----- SUPPLIED DATA
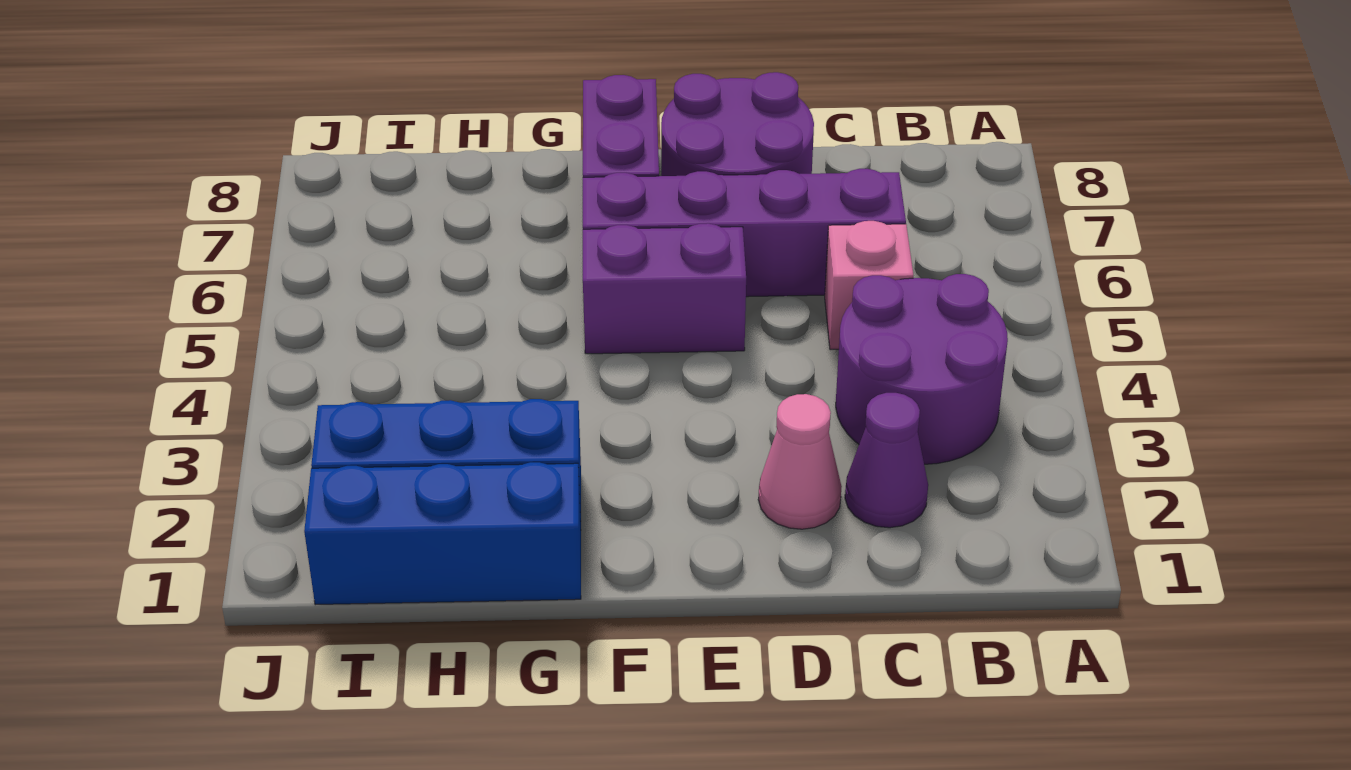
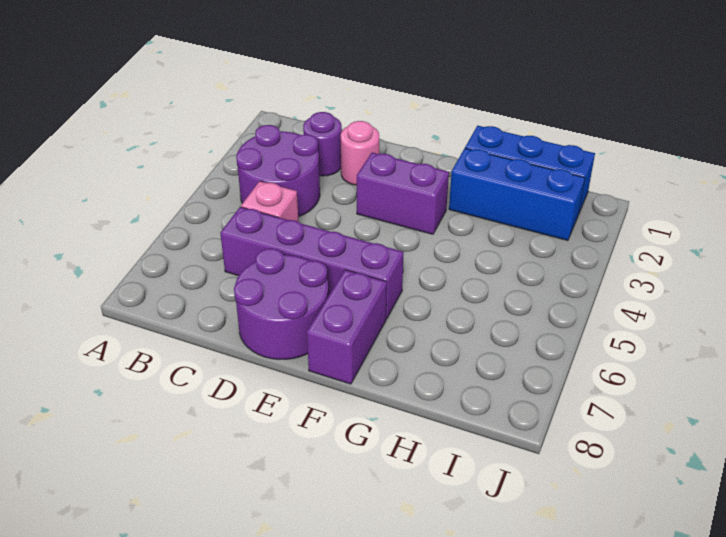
purple cone C2 level 1 -> purple round brick C2 level 1
pink cone D2 level 1 -> pink round brick D2 level 1
purple brick E5:F5 level 1 -> purple brick E3:F3 level 1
----------
PROBLEM STATEMENT - Give the material above again exactly as it stands, minus any images.

OUTPUT FOR THIS EXERCISE -
purple cone C2 level 1 -> purple round brick C2 level 1
pink cone D2 level 1 -> pink round brick D2 level 1
purple brick E5:F5 level 1 -> purple brick E3:F3 level 1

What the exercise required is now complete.